TASK DETAILS: If a picture appears among the records, leave it out and set down everything else exactly as it stands.

DATA SHOWN:
»»

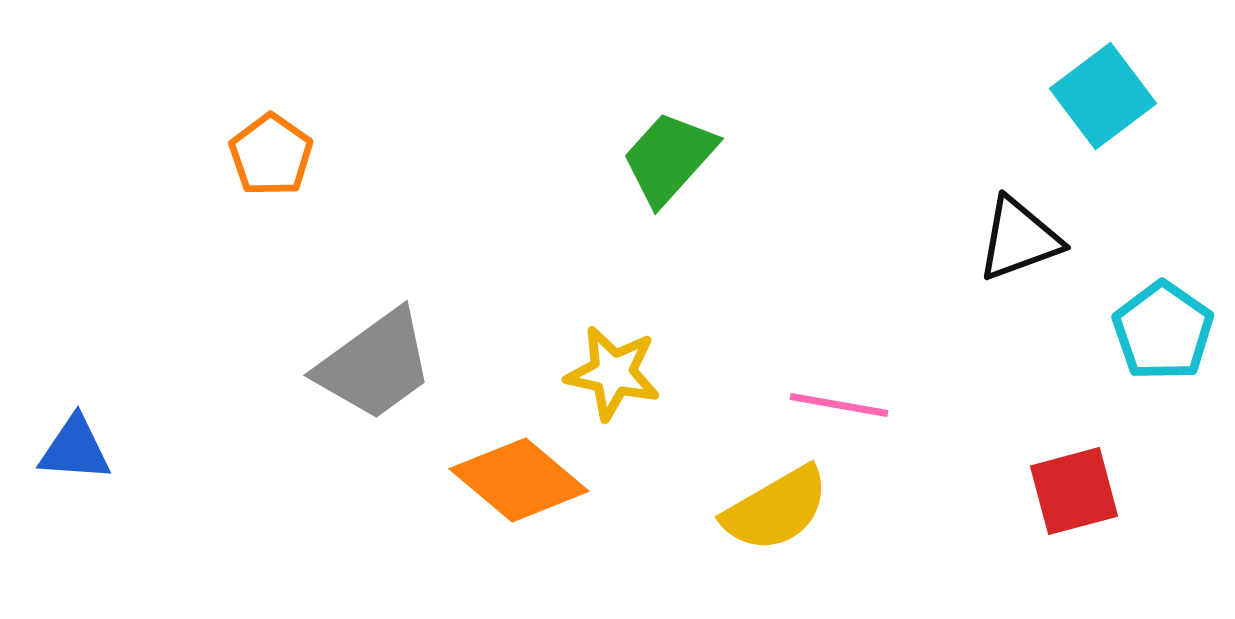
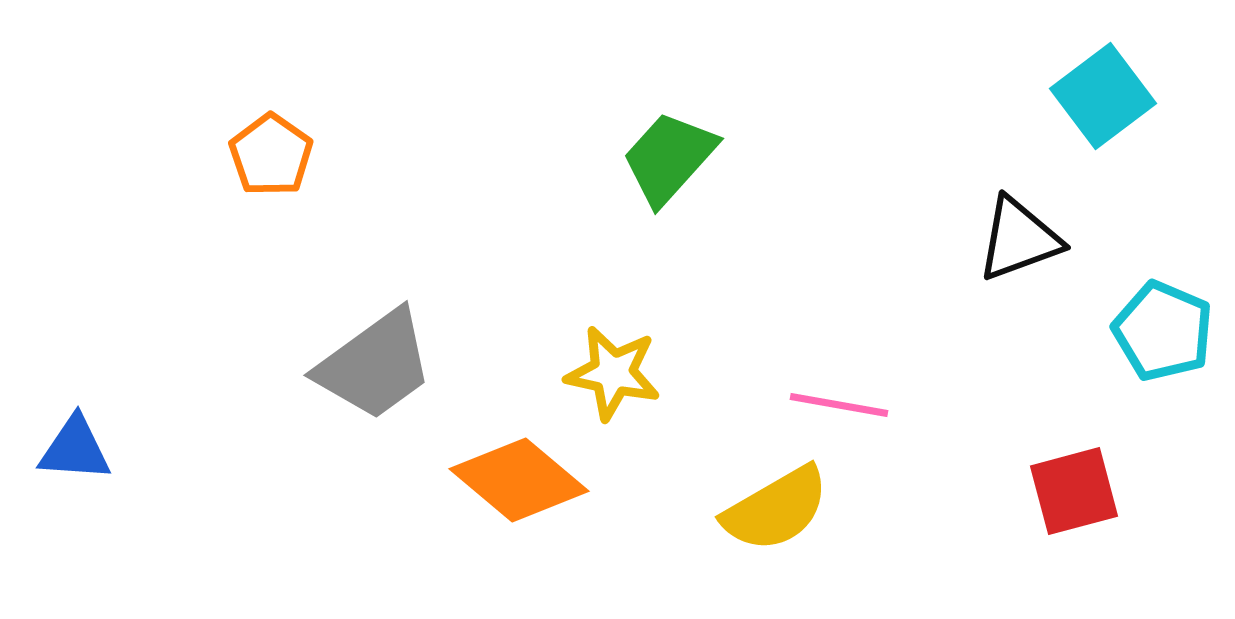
cyan pentagon: rotated 12 degrees counterclockwise
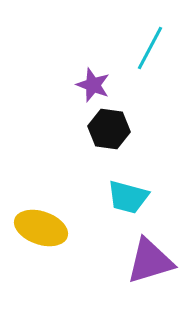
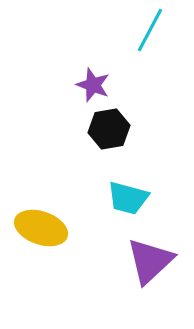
cyan line: moved 18 px up
black hexagon: rotated 18 degrees counterclockwise
cyan trapezoid: moved 1 px down
purple triangle: rotated 26 degrees counterclockwise
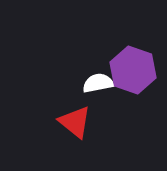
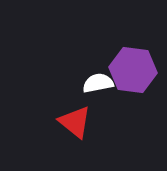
purple hexagon: rotated 12 degrees counterclockwise
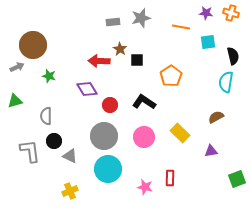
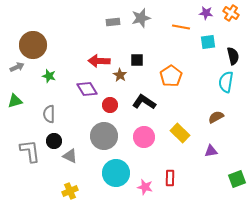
orange cross: rotated 14 degrees clockwise
brown star: moved 26 px down
gray semicircle: moved 3 px right, 2 px up
cyan circle: moved 8 px right, 4 px down
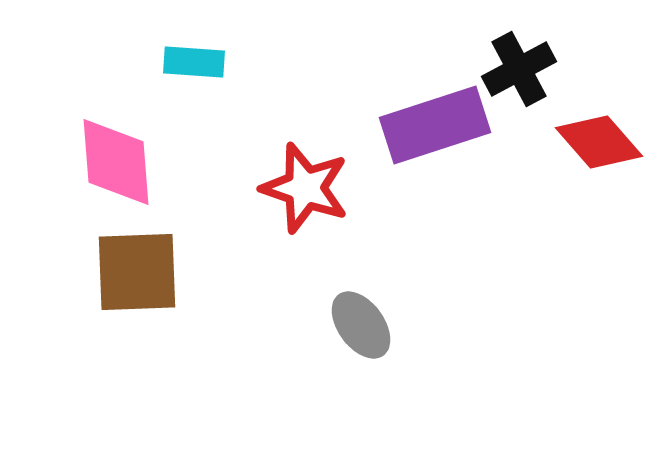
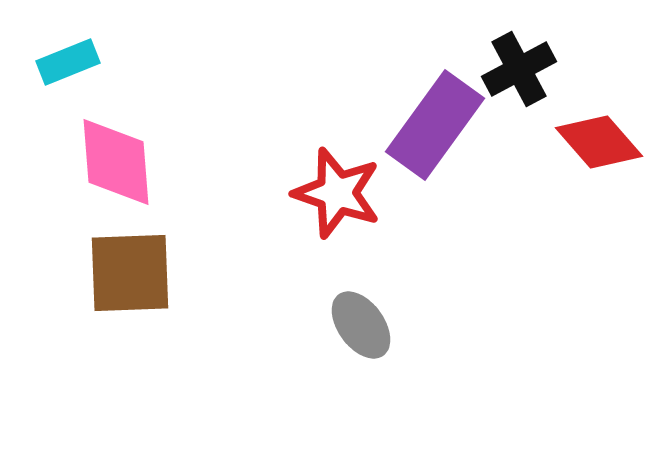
cyan rectangle: moved 126 px left; rotated 26 degrees counterclockwise
purple rectangle: rotated 36 degrees counterclockwise
red star: moved 32 px right, 5 px down
brown square: moved 7 px left, 1 px down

««

EXERCISE RESPONSE:
cyan pentagon: rotated 12 degrees counterclockwise
cyan line: moved 18 px up
black hexagon: rotated 18 degrees counterclockwise
cyan trapezoid: moved 1 px down
purple triangle: rotated 26 degrees counterclockwise
purple hexagon: rotated 12 degrees counterclockwise
orange cross: rotated 14 degrees clockwise
brown star: moved 26 px down
gray semicircle: moved 3 px right, 2 px up
cyan circle: moved 8 px right, 4 px down
cyan rectangle: moved 126 px left; rotated 26 degrees counterclockwise
purple rectangle: rotated 36 degrees counterclockwise
red star: moved 32 px right, 5 px down
brown square: moved 7 px left, 1 px down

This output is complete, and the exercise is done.